◆ How to complete this task
Without any pictures, restate the full set of records below exactly.
---------------
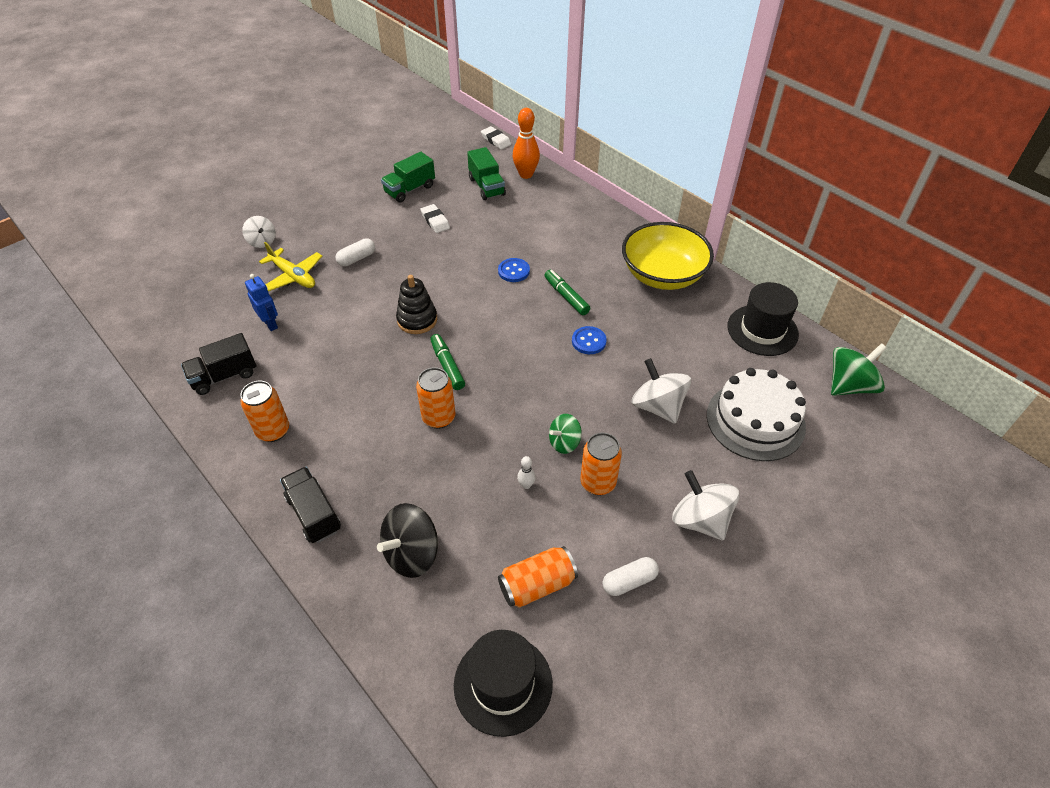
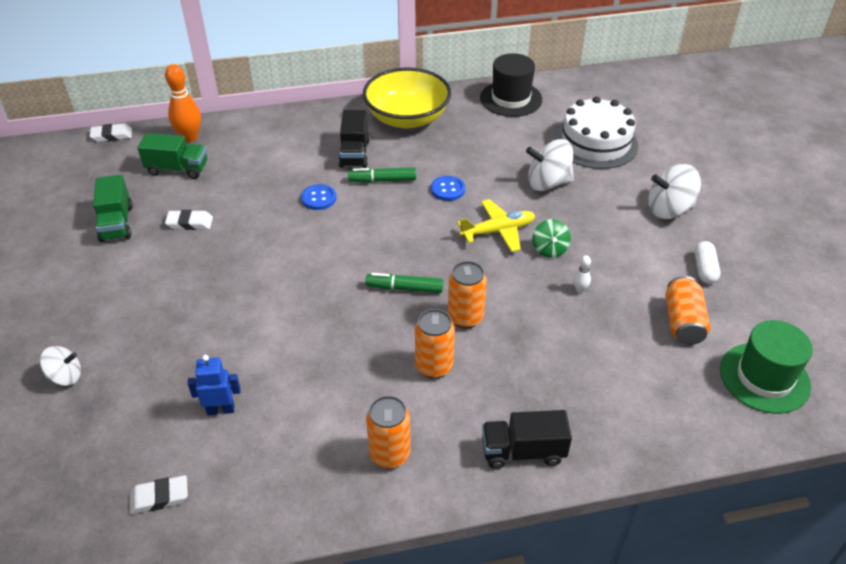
camera: 60 degrees left, 5 degrees down
(187, 331) = (159, 497): none -> white eraser
(224, 376) = (270, 478): black truck -> black truck (354, 153)
(293, 276) = (159, 365): yellow plane -> yellow plane (498, 231)
(357, 258) = (185, 302): white capsule -> none
(412, 553) = (610, 391): black spinning top -> none
(417, 320) = (324, 287): black stacking toy -> none
(503, 684) = (764, 377): black hat -> green hat
(598, 483) = (603, 247): orange can -> orange can (434, 366)
(849, 386) = (593, 88): green spinning top -> none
---------------
◆ Written solution
camera: 60 degrees left, 5 degrees down
(187, 331) = (159, 497): none -> white eraser
(224, 376) = (270, 478): black truck -> black truck (354, 153)
(293, 276) = (159, 365): yellow plane -> yellow plane (498, 231)
(357, 258) = (185, 302): white capsule -> none
(412, 553) = (610, 391): black spinning top -> none
(417, 320) = (324, 287): black stacking toy -> none
(503, 684) = (764, 377): black hat -> green hat
(598, 483) = (603, 247): orange can -> orange can (434, 366)
(849, 386) = (593, 88): green spinning top -> none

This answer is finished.